* [TASK INSTRUCTIONS]: Search the entries for the word "MISO". Copy every line where it turns up.

* [PROVIDED MATERIAL]:

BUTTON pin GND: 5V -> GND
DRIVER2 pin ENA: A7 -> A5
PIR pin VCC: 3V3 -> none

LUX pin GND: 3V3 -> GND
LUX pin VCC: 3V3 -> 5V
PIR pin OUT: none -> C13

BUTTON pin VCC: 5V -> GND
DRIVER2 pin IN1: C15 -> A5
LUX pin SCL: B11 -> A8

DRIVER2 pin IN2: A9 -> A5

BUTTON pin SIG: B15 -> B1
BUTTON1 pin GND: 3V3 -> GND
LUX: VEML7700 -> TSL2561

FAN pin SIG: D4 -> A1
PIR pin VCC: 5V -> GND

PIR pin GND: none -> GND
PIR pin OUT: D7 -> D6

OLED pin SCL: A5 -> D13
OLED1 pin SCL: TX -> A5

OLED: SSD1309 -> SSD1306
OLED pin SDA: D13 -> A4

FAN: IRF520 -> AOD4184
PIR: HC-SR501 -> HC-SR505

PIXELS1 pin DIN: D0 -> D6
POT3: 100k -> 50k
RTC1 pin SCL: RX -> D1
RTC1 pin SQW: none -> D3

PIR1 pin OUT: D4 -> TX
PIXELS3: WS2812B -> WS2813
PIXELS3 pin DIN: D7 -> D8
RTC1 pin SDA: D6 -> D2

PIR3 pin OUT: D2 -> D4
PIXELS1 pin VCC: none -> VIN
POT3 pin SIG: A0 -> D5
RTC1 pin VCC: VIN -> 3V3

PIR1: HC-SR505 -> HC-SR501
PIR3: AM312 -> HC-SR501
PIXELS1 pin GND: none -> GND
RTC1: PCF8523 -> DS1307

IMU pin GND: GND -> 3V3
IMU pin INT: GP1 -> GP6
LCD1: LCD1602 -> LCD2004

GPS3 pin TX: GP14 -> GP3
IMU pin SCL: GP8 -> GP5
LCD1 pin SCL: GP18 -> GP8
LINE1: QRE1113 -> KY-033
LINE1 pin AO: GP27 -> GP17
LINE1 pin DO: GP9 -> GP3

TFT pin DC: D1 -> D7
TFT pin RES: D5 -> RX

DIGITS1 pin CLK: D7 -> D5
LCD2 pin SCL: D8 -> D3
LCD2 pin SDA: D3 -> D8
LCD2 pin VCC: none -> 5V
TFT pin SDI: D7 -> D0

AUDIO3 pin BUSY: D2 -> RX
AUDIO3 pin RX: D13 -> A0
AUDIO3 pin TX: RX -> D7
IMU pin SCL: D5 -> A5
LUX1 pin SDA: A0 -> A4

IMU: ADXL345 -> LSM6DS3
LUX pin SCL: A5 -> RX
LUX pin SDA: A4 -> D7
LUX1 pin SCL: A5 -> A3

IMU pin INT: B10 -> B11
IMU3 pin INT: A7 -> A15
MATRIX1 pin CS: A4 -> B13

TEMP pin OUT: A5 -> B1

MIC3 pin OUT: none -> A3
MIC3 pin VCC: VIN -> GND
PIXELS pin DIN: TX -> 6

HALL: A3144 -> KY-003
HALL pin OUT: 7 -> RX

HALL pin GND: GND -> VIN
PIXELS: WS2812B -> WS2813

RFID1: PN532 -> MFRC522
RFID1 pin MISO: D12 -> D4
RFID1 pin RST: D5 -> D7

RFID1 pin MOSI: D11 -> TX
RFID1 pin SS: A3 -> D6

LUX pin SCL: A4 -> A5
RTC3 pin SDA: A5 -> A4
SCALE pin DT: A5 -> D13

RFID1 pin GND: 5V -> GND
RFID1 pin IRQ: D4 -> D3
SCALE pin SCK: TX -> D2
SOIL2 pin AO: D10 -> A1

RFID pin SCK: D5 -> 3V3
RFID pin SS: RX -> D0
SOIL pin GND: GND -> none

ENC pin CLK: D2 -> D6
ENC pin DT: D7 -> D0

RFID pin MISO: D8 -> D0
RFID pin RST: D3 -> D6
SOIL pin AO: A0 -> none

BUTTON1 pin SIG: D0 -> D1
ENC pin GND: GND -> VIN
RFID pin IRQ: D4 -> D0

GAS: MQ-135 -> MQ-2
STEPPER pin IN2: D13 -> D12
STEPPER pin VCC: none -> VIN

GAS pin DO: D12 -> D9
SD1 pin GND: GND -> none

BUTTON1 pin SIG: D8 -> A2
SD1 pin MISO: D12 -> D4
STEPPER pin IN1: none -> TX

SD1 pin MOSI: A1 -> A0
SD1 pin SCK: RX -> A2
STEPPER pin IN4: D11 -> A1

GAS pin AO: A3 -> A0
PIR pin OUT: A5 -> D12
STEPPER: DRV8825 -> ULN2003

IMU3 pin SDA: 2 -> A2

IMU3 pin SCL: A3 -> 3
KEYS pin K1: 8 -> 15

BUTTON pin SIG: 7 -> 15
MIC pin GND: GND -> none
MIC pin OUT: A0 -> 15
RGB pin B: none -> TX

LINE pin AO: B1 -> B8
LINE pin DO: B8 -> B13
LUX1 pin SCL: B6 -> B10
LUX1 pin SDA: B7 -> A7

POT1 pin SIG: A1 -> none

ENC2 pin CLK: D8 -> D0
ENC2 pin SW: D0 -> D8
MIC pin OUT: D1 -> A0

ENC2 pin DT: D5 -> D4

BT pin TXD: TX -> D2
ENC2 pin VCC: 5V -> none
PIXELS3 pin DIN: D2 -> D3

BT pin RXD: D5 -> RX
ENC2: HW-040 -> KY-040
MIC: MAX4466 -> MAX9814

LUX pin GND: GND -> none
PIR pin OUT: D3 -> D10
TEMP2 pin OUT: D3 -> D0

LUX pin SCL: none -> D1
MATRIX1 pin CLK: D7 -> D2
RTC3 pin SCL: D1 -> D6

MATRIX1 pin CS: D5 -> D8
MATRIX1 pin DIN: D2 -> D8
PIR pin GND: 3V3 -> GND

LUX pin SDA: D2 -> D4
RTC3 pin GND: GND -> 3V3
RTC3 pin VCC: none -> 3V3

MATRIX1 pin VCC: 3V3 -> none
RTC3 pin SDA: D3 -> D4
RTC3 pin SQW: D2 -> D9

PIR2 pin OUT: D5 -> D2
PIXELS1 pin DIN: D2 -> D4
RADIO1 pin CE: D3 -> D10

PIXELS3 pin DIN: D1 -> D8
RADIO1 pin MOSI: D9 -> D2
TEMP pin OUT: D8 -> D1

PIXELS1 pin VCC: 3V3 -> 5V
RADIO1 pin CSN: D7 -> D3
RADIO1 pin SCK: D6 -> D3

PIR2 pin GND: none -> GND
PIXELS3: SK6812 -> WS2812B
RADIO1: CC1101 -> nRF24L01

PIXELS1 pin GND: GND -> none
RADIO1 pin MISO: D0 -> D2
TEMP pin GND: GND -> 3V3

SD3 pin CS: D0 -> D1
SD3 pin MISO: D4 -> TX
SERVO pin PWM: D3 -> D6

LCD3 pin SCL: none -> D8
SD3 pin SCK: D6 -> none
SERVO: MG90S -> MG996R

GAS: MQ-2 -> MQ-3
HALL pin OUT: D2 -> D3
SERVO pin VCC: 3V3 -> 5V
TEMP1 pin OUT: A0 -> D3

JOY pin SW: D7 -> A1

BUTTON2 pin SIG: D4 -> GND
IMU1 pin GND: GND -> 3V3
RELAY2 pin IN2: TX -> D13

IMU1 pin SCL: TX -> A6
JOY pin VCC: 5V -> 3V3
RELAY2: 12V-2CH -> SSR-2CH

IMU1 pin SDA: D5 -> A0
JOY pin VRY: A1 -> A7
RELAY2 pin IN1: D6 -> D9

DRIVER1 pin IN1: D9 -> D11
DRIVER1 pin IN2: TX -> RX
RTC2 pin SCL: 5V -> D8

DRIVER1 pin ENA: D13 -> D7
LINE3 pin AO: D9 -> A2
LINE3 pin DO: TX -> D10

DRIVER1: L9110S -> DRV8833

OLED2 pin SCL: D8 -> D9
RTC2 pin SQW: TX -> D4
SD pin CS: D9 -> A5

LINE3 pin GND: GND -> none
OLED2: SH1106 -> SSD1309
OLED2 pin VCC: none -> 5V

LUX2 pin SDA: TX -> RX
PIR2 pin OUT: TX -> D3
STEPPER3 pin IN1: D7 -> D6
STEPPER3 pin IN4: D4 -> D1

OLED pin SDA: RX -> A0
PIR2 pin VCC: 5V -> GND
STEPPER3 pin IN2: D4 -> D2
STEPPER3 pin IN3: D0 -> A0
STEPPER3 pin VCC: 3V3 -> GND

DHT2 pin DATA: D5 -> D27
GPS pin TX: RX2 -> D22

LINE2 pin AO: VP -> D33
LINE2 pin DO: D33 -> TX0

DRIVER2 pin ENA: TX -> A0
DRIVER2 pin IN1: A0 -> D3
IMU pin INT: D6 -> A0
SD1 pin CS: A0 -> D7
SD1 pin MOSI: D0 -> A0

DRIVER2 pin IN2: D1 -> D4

* [RESULT]:
RFID1 pin MISO: D12 -> D4
RFID pin MISO: D8 -> D0
SD1 pin MISO: D12 -> D4
RADIO1 pin MISO: D0 -> D2
SD3 pin MISO: D4 -> TX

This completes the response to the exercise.